■ Problem: Repeat every line of the data exactly; the pictures stay out.

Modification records
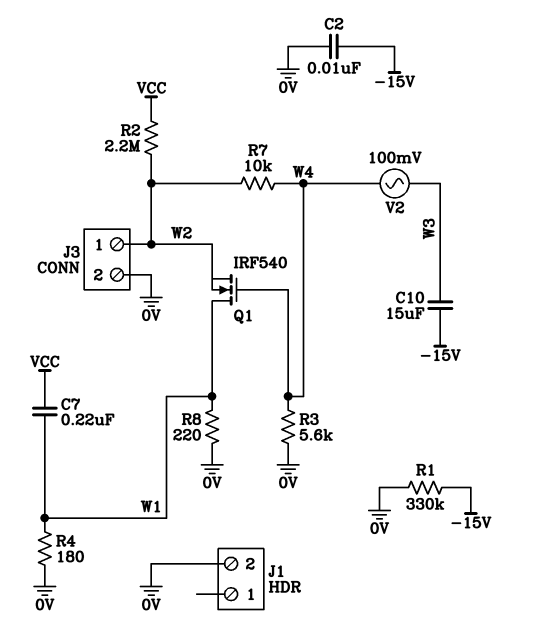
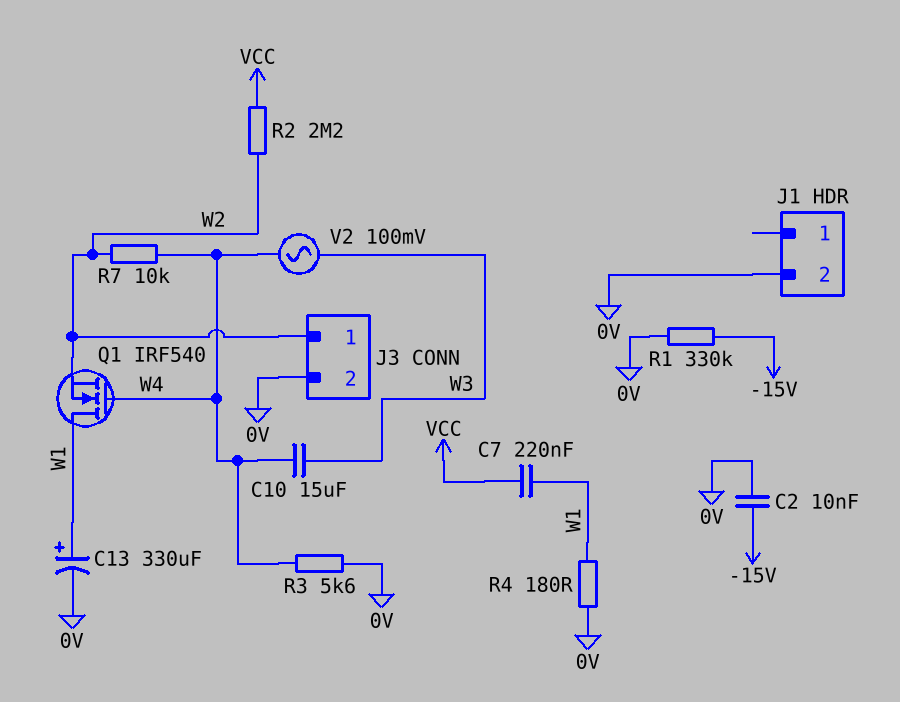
C10: 15uF (-15V, W3) -> 15uF (W3, W4)
C13: none -> 330uF (plus W1, minus 0V)
R8: 220 (0V, W1) -> none

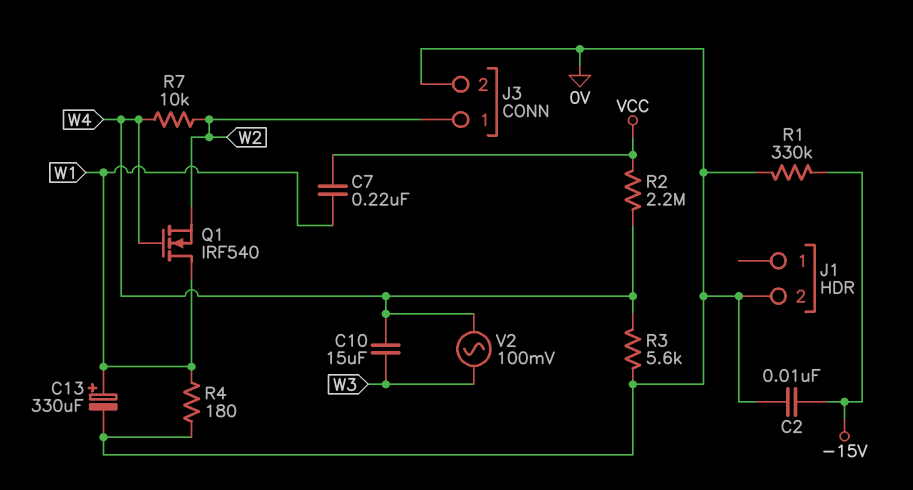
R2: 2.2M (VCC, W2) -> 2.2M (VCC, W4)

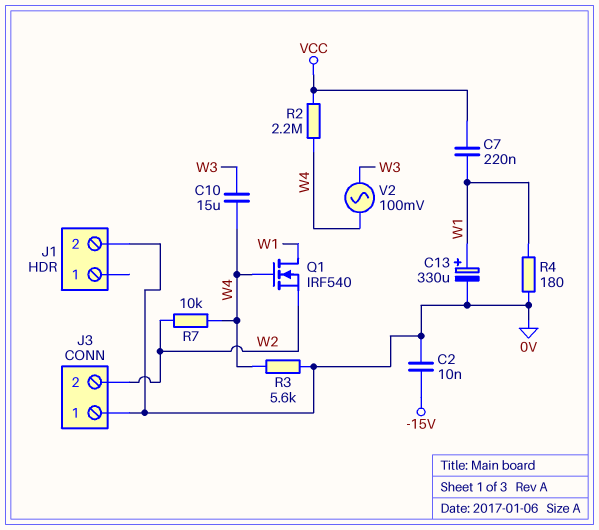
J3 pin 1: W2 -> 0V
J3 pin 2: 0V -> W2
R1: 330k (-15V, 0V) -> none

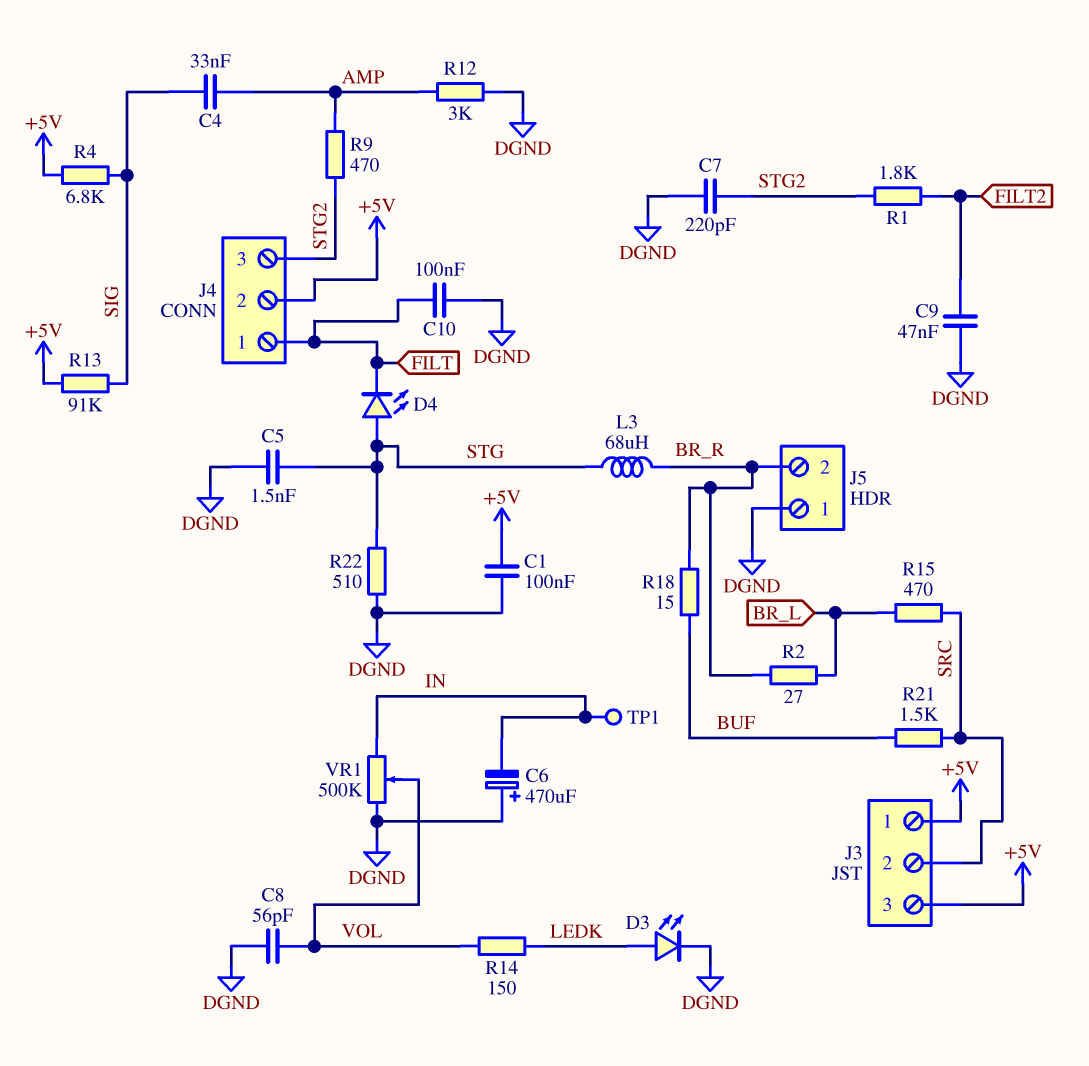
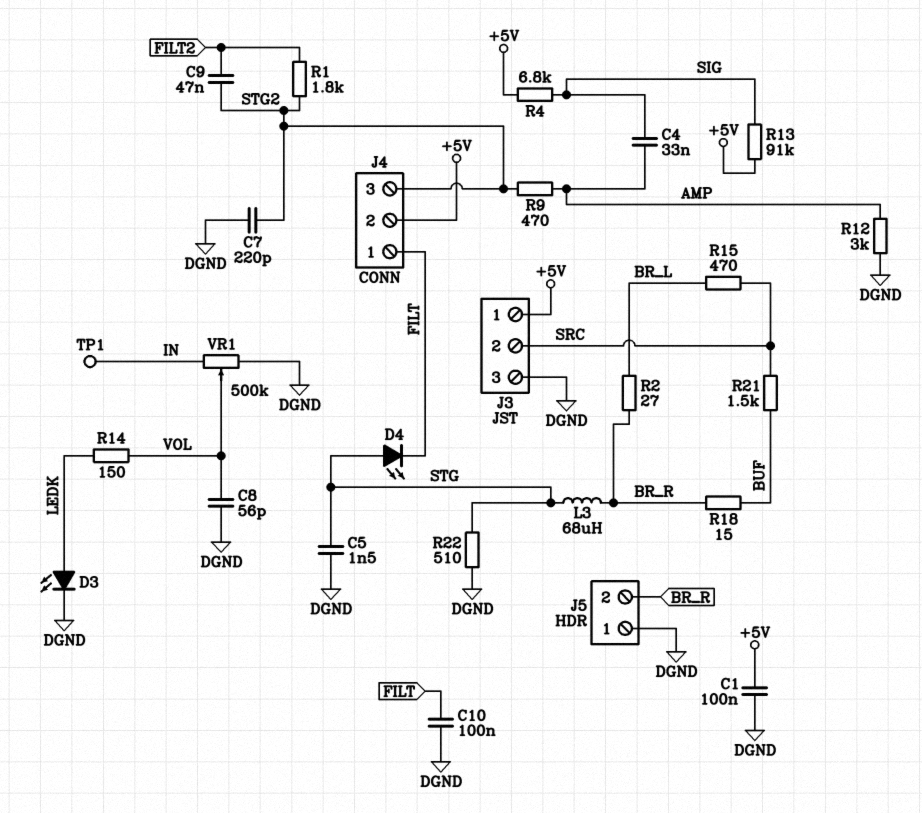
C6: 470uF (plus DGND, minus IN) -> none
C9: 47nF (DGND, FILT2) -> 47nF (FILT2, STG2)
J3 pin 3: +5V -> DGND

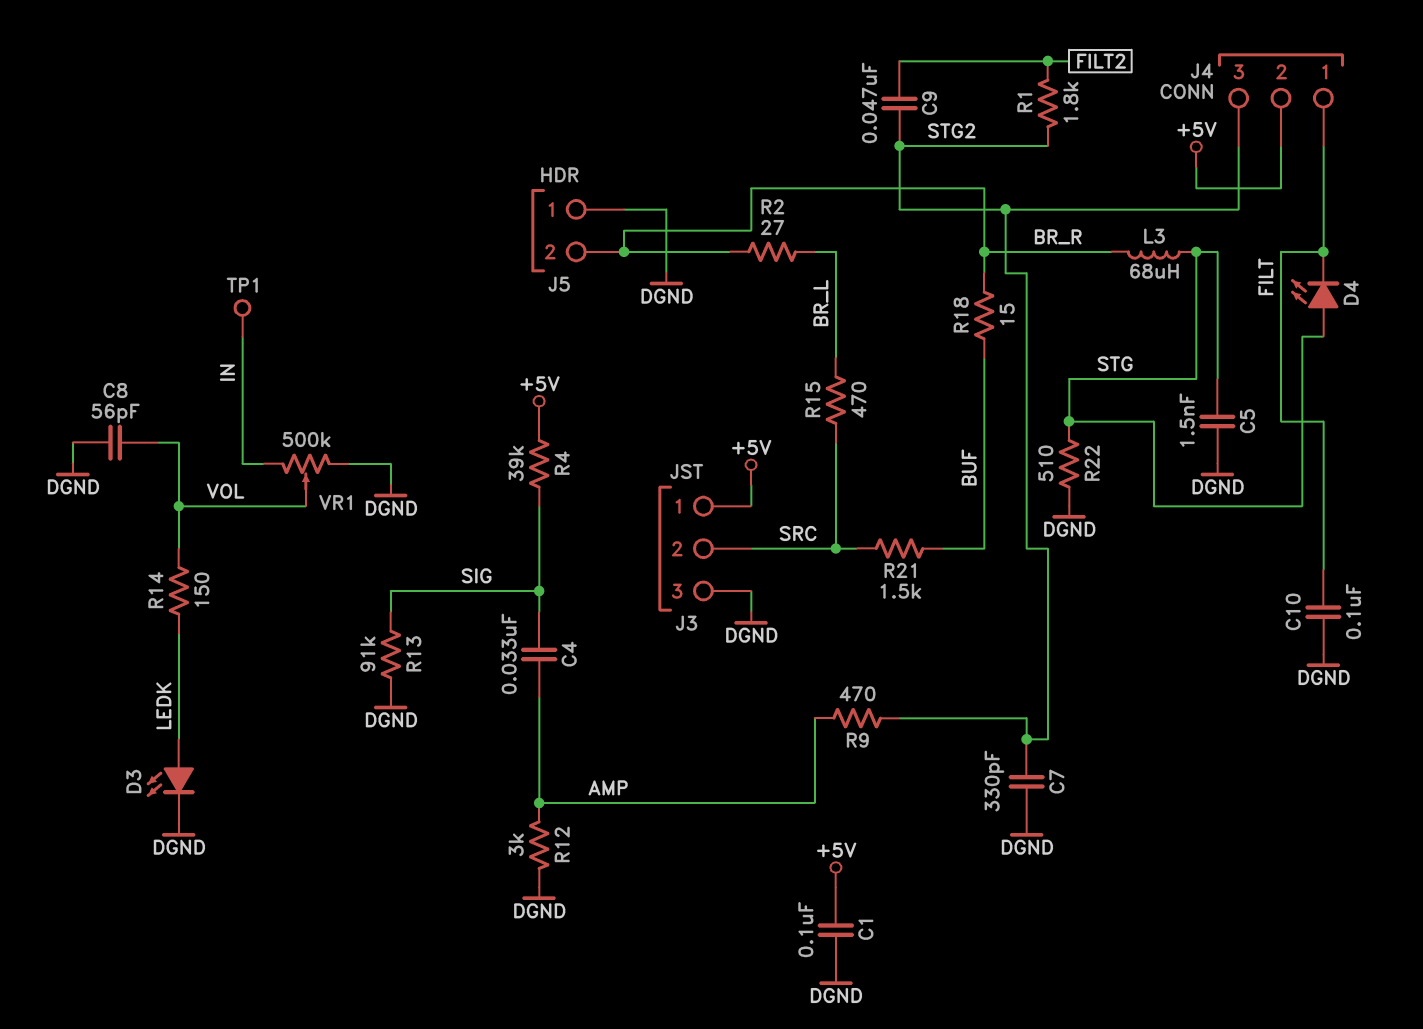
C7: 220pF (DGND, STG2) -> 330pF (DGND, STG2)
R4: 6.8k (+5V, SIG) -> 39k (+5V, SIG)
R13: 91k (+5V, SIG) -> 91k (DGND, SIG)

■ Your response:
C10: 15uF (-15V, W3) -> 15uF (W3, W4)
C13: none -> 330uF (plus W1, minus 0V)
R8: 220 (0V, W1) -> none

R2: 2.2M (VCC, W2) -> 2.2M (VCC, W4)

J3 pin 1: W2 -> 0V
J3 pin 2: 0V -> W2
R1: 330k (-15V, 0V) -> none

C6: 470uF (plus DGND, minus IN) -> none
C9: 47nF (DGND, FILT2) -> 47nF (FILT2, STG2)
J3 pin 3: +5V -> DGND

C7: 220pF (DGND, STG2) -> 330pF (DGND, STG2)
R4: 6.8k (+5V, SIG) -> 39k (+5V, SIG)
R13: 91k (+5V, SIG) -> 91k (DGND, SIG)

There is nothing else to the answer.